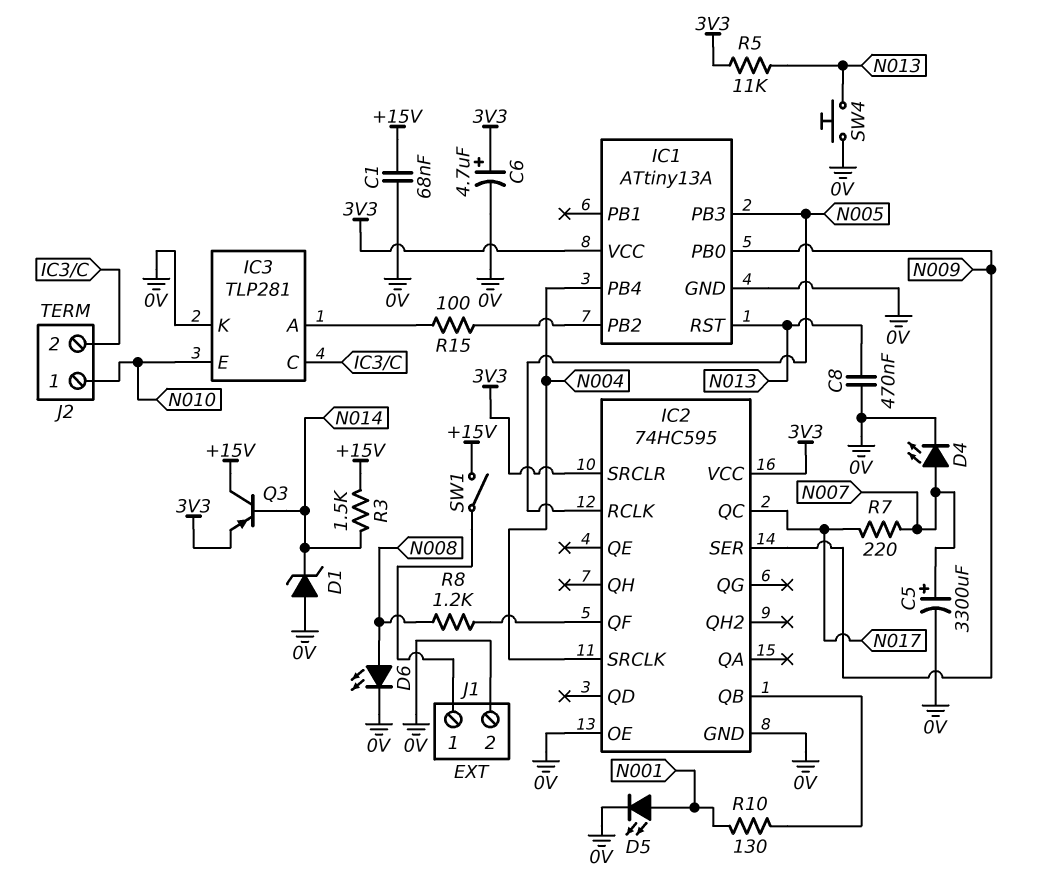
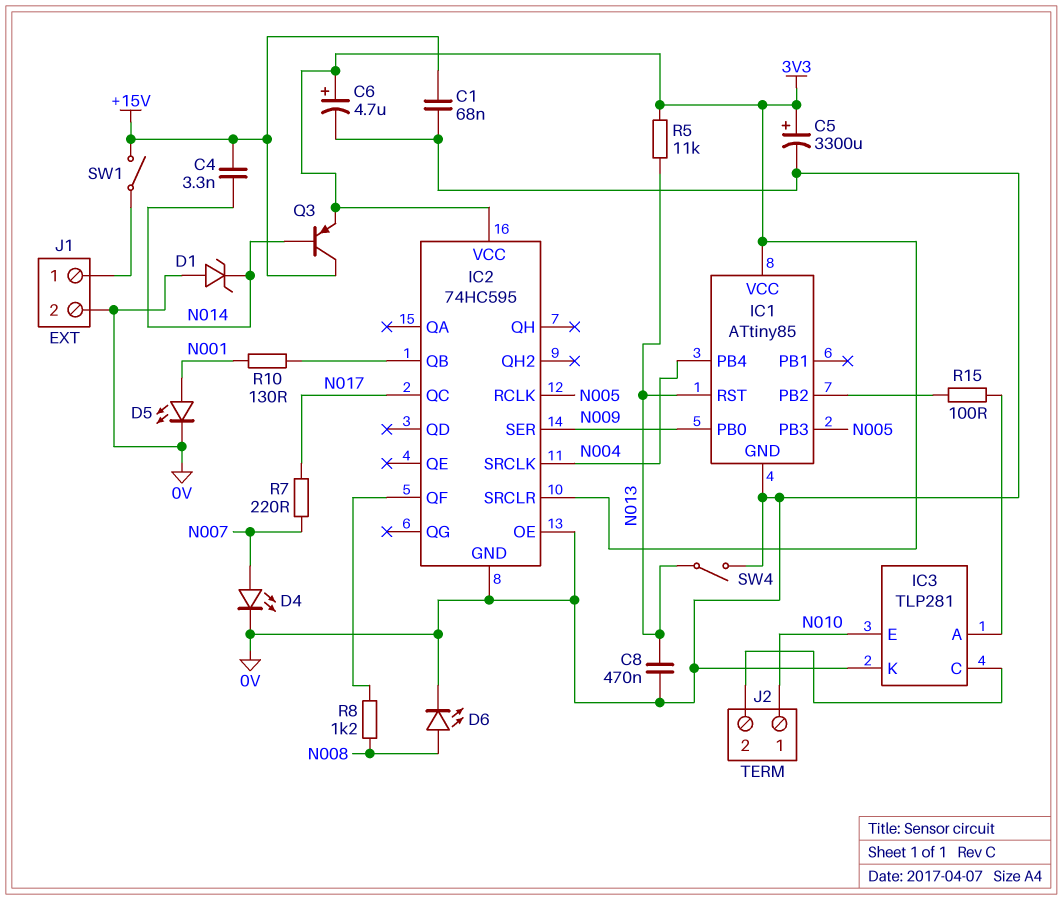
C4: none -> 3.3nF (+15V, N014)
C5: 3300uF (plus N007, minus 0V) -> 3300uF (plus 3V3, minus 0V)
IC1: ATtiny13A -> ATtiny85
R3: 1.5k (+15V, N014) -> none
SW4: button (0V, N013) -> switch (0V, N013)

++++

- **What you have to do**
Print, exactly as they appear above, the lines running from the one with "IC1: ATtiny13A -> ATtiny85" through the final line.

- **Task solution**
IC1: ATtiny13A -> ATtiny85
R3: 1.5k (+15V, N014) -> none
SW4: button (0V, N013) -> switch (0V, N013)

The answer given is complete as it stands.